◆ RECORDS TO USE ◆
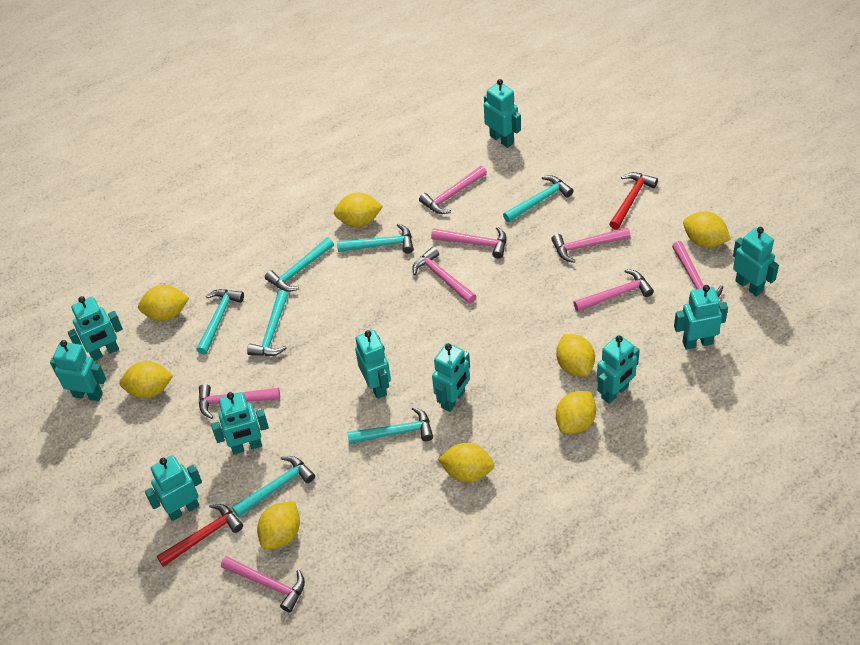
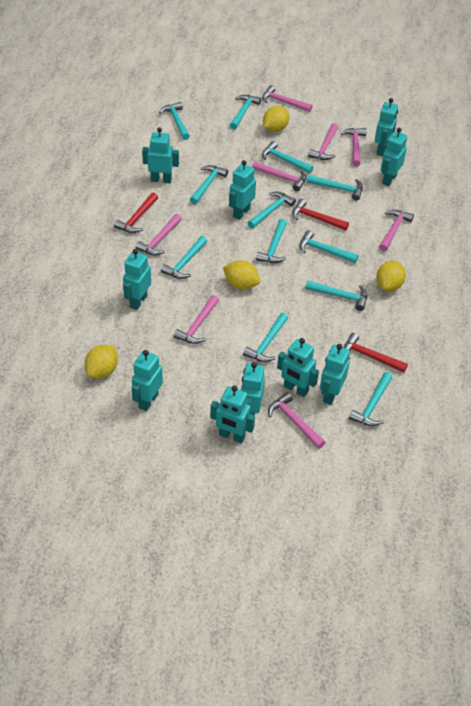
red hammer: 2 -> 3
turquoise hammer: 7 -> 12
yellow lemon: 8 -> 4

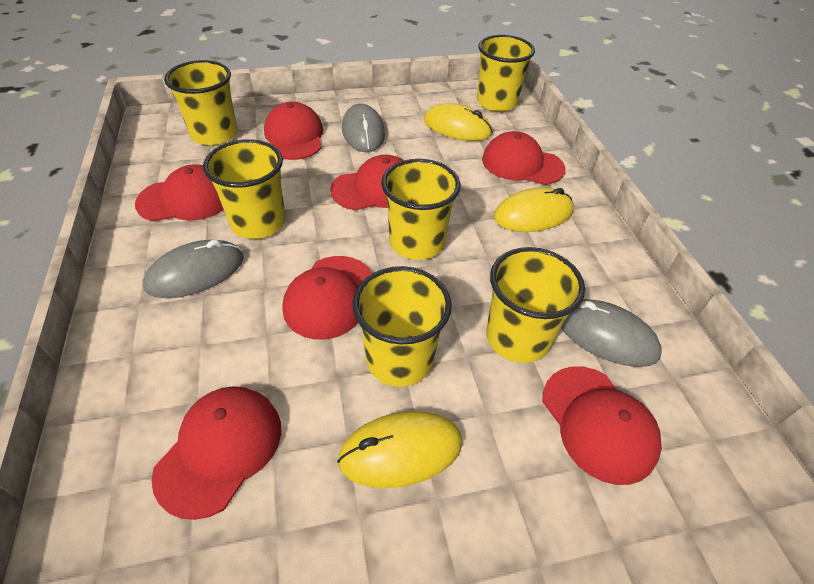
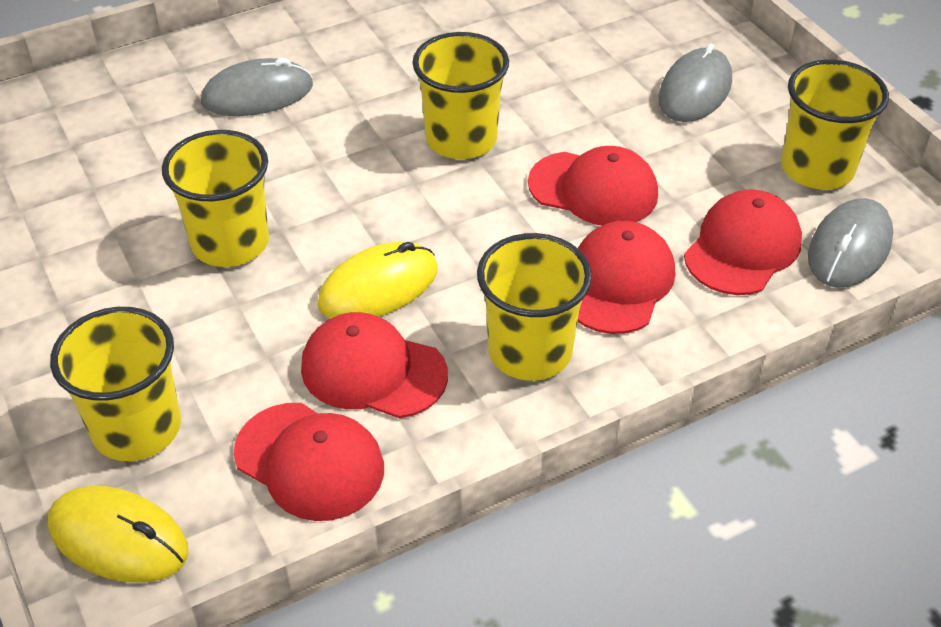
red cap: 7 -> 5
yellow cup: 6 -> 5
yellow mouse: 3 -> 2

◆ REQUIREMENT ◆
The lines above must be transcribed exactly, with every picture left out.

◆ RESPONSE TO THE TASK ◆
red hammer: 2 -> 3
turquoise hammer: 7 -> 12
yellow lemon: 8 -> 4

red cap: 7 -> 5
yellow cup: 6 -> 5
yellow mouse: 3 -> 2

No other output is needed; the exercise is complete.